## Aim
Render the lines below as a numbered list, starting with the first line and going on through the line containing "brown cross: rotated 11 degrees clockwise", with both of those lines included and any blank lines left out.

## Exercise materials
+--
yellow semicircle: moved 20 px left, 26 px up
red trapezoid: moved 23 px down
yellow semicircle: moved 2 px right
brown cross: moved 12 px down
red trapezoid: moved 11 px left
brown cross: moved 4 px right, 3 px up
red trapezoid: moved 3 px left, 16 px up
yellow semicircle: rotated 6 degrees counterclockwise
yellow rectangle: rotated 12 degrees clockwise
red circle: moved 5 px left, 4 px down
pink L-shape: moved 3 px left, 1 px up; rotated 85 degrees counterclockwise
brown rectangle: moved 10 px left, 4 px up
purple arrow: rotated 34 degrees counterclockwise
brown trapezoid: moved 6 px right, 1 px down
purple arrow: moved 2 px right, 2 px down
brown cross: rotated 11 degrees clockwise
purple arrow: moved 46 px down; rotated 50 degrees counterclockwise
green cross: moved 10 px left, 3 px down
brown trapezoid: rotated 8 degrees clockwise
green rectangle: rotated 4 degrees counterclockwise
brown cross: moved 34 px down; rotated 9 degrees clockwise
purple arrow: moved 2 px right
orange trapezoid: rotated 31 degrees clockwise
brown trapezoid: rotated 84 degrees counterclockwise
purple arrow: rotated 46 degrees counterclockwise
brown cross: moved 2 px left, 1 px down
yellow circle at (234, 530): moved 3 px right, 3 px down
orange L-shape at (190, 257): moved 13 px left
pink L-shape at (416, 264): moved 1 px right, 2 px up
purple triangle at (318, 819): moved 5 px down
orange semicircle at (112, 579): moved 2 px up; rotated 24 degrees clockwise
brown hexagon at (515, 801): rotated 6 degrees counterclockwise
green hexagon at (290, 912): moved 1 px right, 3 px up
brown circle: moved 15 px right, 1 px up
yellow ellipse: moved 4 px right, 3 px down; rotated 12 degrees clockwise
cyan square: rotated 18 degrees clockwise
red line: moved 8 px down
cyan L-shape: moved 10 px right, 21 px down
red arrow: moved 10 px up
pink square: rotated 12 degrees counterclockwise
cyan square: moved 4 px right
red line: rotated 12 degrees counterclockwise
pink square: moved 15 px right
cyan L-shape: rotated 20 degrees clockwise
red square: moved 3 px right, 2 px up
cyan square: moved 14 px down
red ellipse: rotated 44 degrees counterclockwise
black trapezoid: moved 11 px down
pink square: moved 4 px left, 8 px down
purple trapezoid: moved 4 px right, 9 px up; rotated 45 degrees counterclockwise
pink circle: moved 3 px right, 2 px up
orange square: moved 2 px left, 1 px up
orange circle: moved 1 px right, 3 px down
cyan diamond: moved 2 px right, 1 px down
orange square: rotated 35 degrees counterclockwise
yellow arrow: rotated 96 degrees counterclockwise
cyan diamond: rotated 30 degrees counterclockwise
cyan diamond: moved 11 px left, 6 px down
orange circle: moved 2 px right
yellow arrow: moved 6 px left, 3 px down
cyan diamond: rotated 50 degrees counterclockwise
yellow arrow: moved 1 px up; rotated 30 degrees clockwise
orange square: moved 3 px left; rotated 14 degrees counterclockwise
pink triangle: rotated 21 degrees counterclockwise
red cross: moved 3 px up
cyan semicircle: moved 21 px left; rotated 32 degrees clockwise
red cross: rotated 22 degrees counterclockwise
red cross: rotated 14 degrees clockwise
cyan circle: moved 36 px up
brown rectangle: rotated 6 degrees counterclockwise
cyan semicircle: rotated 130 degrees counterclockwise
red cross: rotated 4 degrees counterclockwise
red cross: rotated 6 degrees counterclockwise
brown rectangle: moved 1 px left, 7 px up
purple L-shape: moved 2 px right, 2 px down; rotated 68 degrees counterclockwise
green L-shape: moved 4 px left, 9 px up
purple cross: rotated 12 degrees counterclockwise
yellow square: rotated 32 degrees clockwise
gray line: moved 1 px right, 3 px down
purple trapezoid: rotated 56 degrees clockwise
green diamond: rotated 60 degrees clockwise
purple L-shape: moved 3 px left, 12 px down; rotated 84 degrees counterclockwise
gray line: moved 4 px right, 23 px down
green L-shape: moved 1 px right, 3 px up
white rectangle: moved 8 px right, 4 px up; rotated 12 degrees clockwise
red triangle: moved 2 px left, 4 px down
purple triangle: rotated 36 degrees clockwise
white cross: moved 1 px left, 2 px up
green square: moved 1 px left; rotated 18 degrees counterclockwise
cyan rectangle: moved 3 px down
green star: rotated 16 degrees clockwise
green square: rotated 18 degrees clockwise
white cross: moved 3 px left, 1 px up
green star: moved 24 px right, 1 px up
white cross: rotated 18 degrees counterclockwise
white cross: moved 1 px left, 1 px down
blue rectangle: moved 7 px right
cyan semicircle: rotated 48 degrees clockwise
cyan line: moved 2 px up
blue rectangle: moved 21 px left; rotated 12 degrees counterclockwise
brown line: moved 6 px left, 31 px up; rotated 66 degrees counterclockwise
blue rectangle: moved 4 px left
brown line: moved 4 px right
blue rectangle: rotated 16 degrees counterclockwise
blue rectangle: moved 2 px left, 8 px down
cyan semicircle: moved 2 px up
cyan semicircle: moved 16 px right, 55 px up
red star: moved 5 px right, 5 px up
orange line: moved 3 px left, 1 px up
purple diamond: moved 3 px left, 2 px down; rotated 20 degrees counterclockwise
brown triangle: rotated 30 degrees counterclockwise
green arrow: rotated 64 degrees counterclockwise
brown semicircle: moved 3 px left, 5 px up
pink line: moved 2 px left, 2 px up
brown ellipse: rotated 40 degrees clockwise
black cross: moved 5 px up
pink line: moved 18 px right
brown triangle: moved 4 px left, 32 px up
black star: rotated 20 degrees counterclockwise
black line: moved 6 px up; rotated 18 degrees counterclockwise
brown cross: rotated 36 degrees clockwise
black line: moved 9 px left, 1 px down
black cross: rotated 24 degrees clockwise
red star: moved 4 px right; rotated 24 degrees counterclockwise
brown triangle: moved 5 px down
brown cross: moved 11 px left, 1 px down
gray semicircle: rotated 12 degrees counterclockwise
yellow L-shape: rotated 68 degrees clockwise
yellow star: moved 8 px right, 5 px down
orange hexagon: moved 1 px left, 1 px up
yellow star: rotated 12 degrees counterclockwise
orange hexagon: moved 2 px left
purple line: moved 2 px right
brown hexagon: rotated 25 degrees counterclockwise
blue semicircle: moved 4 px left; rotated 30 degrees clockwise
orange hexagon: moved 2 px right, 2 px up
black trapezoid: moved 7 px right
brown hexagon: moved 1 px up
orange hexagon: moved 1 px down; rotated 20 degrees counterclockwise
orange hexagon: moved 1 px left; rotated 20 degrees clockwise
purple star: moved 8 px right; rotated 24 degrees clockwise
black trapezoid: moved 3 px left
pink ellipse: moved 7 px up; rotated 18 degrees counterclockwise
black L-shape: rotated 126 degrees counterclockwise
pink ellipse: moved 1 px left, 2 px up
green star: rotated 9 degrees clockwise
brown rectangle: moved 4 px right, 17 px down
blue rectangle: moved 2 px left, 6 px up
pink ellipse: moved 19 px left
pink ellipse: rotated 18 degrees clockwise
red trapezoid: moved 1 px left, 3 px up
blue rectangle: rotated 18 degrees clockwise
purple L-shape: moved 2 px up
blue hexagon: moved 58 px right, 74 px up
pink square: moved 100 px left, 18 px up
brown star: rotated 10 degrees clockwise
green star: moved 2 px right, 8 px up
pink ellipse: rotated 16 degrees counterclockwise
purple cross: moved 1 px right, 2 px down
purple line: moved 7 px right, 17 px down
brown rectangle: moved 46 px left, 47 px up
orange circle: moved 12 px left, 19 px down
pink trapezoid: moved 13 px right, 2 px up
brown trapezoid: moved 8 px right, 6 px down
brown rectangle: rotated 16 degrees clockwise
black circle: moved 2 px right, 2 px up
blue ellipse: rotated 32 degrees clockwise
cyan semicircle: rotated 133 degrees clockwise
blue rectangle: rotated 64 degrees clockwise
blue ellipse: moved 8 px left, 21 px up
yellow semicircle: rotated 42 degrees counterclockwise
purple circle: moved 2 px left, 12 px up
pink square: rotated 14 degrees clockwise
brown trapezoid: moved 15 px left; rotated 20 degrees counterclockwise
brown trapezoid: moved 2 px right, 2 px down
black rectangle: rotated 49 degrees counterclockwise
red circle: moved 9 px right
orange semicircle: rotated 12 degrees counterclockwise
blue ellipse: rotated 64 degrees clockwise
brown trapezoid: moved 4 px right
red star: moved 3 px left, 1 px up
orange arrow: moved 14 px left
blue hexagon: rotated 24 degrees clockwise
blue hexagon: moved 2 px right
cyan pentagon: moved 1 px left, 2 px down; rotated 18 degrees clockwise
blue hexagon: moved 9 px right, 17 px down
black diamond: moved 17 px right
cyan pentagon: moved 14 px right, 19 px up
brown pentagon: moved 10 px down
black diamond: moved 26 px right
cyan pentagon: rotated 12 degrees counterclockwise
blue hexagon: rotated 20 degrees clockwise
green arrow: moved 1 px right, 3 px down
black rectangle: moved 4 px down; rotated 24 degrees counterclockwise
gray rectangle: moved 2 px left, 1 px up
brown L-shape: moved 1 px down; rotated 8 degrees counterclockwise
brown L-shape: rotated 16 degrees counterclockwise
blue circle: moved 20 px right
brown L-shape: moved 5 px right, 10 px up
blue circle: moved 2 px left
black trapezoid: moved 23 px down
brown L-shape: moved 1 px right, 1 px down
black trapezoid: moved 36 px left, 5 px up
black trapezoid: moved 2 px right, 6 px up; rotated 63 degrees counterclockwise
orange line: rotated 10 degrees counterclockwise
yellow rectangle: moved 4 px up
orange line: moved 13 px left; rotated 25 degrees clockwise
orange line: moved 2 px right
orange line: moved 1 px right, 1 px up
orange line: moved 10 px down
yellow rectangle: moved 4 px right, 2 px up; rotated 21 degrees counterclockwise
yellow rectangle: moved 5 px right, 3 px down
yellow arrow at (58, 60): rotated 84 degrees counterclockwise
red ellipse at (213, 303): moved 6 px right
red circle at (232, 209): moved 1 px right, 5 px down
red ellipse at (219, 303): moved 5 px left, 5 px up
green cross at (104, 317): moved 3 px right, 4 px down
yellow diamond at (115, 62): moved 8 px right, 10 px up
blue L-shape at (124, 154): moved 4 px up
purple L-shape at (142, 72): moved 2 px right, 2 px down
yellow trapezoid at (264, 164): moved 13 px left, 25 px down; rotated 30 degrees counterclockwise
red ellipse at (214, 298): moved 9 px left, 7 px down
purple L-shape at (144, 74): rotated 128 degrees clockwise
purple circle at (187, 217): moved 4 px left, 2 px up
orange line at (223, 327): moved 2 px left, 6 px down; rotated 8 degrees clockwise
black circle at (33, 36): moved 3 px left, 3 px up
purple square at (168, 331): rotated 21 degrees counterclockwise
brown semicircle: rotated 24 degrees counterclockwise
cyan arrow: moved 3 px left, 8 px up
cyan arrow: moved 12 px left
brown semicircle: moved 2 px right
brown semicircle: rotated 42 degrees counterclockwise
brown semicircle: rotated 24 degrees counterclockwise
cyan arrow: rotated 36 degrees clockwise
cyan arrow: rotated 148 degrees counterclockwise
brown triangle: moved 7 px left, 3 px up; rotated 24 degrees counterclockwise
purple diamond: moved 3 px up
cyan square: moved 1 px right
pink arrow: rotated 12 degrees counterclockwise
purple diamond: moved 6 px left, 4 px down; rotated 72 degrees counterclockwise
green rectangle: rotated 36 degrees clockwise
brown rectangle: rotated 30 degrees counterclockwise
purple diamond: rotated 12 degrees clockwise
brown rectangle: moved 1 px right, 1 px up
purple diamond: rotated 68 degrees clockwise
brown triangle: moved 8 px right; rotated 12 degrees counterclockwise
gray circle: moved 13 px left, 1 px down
+--
## Exercise result
1. yellow semicircle: moved 20 px left, 26 px up
2. red trapezoid: moved 23 px down
3. yellow semicircle: moved 2 px right
4. brown cross: moved 12 px down
5. red trapezoid: moved 11 px left
6. brown cross: moved 4 px right, 3 px up
7. red trapezoid: moved 3 px left, 16 px up
8. yellow semicircle: rotated 6 degrees counterclockwise
9. yellow rectangle: rotated 12 degrees clockwise
10. red circle: moved 5 px left, 4 px down
11. pink L-shape: moved 3 px left, 1 px up; rotated 85 degrees counterclockwise
12. brown rectangle: moved 10 px left, 4 px up
13. purple arrow: rotated 34 degrees counterclockwise
14. brown trapezoid: moved 6 px right, 1 px down
15. purple arrow: moved 2 px right, 2 px down
16. brown cross: rotated 11 degrees clockwise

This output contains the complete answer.